[Available data]
*** Block opens ***

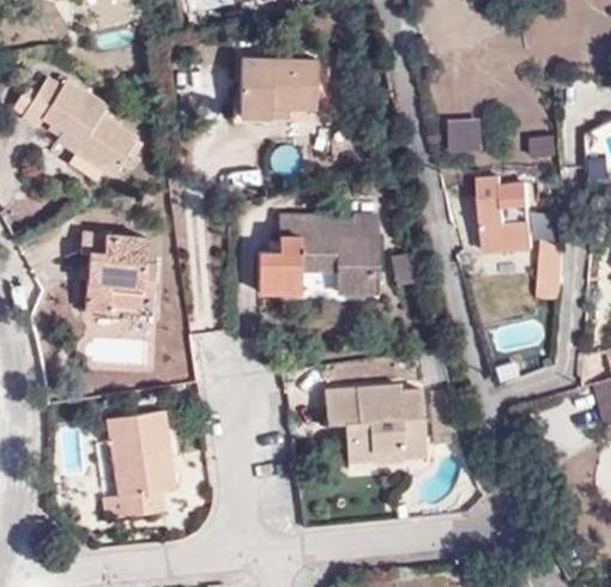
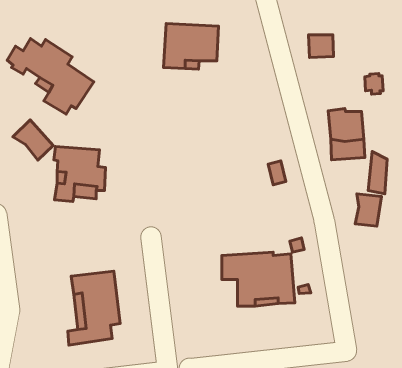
building: [448,116,484,149] -> [309,35,334,57]
building: none -> [13,120,53,160]
building: [256,217,377,296] -> none
building: none -> [355,194,381,226]

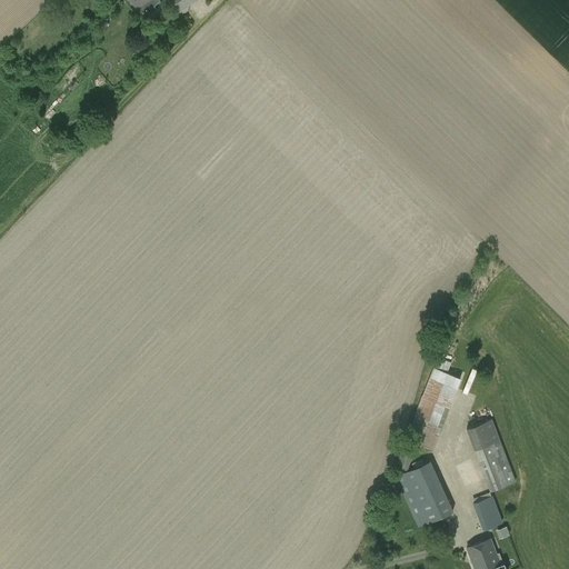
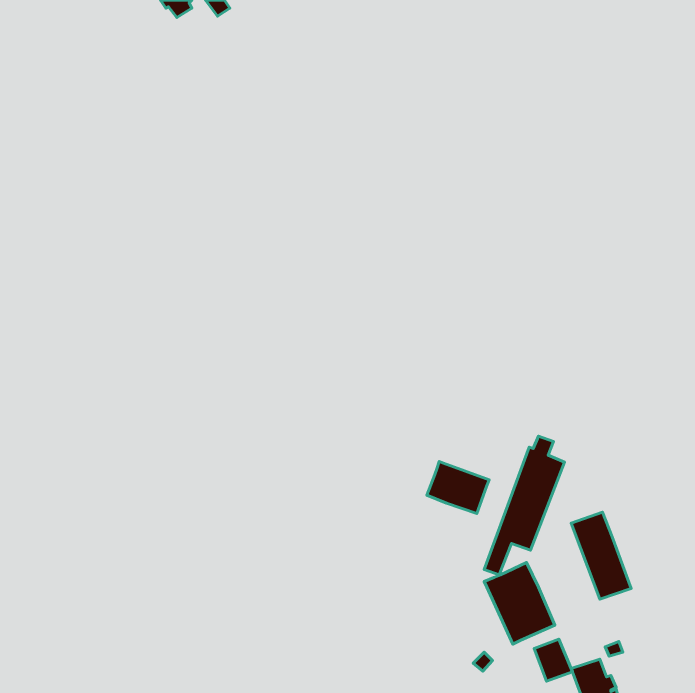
building: none -> [427,461,489,513]
building: [472,496,503,530] -> [534,639,572,681]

*** Block closes ***

[Task instructions]
Without the pictures, transcribe the listing exactly as it stands.

[Exercise response]
building: [448,116,484,149] -> [309,35,334,57]
building: none -> [13,120,53,160]
building: [256,217,377,296] -> none
building: none -> [355,194,381,226]

building: none -> [427,461,489,513]
building: [472,496,503,530] -> [534,639,572,681]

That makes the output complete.